▼

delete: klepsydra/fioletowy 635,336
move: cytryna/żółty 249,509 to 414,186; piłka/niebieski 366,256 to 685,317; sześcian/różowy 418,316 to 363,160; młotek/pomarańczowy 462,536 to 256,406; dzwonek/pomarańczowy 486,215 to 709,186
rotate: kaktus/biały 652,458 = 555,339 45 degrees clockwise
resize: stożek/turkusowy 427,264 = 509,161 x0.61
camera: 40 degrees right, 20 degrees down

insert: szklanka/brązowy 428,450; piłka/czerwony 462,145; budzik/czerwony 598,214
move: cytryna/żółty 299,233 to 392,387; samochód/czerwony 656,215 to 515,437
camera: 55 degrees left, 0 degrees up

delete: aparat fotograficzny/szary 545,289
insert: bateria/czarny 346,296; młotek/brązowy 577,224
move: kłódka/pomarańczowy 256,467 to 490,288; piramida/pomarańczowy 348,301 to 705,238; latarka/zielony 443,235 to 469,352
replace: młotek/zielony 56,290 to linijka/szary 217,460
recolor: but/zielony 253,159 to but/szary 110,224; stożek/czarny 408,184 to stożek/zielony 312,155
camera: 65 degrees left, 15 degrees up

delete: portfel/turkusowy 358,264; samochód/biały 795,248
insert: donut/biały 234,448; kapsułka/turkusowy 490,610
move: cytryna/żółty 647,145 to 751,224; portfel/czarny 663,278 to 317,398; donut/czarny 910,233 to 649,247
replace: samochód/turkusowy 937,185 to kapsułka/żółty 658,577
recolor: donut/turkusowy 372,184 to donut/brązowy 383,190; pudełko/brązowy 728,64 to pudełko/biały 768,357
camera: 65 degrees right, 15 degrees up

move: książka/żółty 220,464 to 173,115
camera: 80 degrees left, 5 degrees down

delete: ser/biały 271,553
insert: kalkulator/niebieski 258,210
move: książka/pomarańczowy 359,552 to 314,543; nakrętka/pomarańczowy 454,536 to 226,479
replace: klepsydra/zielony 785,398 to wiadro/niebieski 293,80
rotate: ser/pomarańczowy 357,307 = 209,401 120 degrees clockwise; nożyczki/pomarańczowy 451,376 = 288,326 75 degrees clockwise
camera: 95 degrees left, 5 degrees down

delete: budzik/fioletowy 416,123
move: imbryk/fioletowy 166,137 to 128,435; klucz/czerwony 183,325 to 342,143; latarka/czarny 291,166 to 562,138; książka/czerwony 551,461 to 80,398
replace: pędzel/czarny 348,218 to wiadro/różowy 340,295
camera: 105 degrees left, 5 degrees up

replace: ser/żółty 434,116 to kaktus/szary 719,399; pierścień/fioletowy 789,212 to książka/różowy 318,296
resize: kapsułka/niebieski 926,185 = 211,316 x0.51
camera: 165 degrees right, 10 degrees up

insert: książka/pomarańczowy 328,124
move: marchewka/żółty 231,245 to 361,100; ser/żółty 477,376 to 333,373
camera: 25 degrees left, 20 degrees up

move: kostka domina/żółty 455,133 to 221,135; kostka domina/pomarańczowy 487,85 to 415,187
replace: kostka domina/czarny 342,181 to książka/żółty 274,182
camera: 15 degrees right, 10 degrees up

▲

[Problem statement]:
Return every line of the material above exactly.

[Answer to the exercise]:
delete: klepsydra/fioletowy 635,336
move: cytryna/żółty 249,509 to 414,186; piłka/niebieski 366,256 to 685,317; sześcian/różowy 418,316 to 363,160; młotek/pomarańczowy 462,536 to 256,406; dzwonek/pomarańczowy 486,215 to 709,186
rotate: kaktus/biały 652,458 = 555,339 45 degrees clockwise
resize: stożek/turkusowy 427,264 = 509,161 x0.61
camera: 40 degrees right, 20 degrees down

insert: szklanka/brązowy 428,450; piłka/czerwony 462,145; budzik/czerwony 598,214
move: cytryna/żółty 299,233 to 392,387; samochód/czerwony 656,215 to 515,437
camera: 55 degrees left, 0 degrees up

delete: aparat fotograficzny/szary 545,289
insert: bateria/czarny 346,296; młotek/brązowy 577,224
move: kłódka/pomarańczowy 256,467 to 490,288; piramida/pomarańczowy 348,301 to 705,238; latarka/zielony 443,235 to 469,352
replace: młotek/zielony 56,290 to linijka/szary 217,460
recolor: but/zielony 253,159 to but/szary 110,224; stożek/czarny 408,184 to stożek/zielony 312,155
camera: 65 degrees left, 15 degrees up

delete: portfel/turkusowy 358,264; samochód/biały 795,248
insert: donut/biały 234,448; kapsułka/turkusowy 490,610
move: cytryna/żółty 647,145 to 751,224; portfel/czarny 663,278 to 317,398; donut/czarny 910,233 to 649,247
replace: samochód/turkusowy 937,185 to kapsułka/żółty 658,577
recolor: donut/turkusowy 372,184 to donut/brązowy 383,190; pudełko/brązowy 728,64 to pudełko/biały 768,357
camera: 65 degrees right, 15 degrees up

move: książka/żółty 220,464 to 173,115
camera: 80 degrees left, 5 degrees down

delete: ser/biały 271,553
insert: kalkulator/niebieski 258,210
move: książka/pomarańczowy 359,552 to 314,543; nakrętka/pomarańczowy 454,536 to 226,479
replace: klepsydra/zielony 785,398 to wiadro/niebieski 293,80
rotate: ser/pomarańczowy 357,307 = 209,401 120 degrees clockwise; nożyczki/pomarańczowy 451,376 = 288,326 75 degrees clockwise
camera: 95 degrees left, 5 degrees down

delete: budzik/fioletowy 416,123
move: imbryk/fioletowy 166,137 to 128,435; klucz/czerwony 183,325 to 342,143; latarka/czarny 291,166 to 562,138; książka/czerwony 551,461 to 80,398
replace: pędzel/czarny 348,218 to wiadro/różowy 340,295
camera: 105 degrees left, 5 degrees up

replace: ser/żółty 434,116 to kaktus/szary 719,399; pierścień/fioletowy 789,212 to książka/różowy 318,296
resize: kapsułka/niebieski 926,185 = 211,316 x0.51
camera: 165 degrees right, 10 degrees up

insert: książka/pomarańczowy 328,124
move: marchewka/żółty 231,245 to 361,100; ser/żółty 477,376 to 333,373
camera: 25 degrees left, 20 degrees up

move: kostka domina/żółty 455,133 to 221,135; kostka domina/pomarańczowy 487,85 to 415,187
replace: kostka domina/czarny 342,181 to książka/żółty 274,182
camera: 15 degrees right, 10 degrees up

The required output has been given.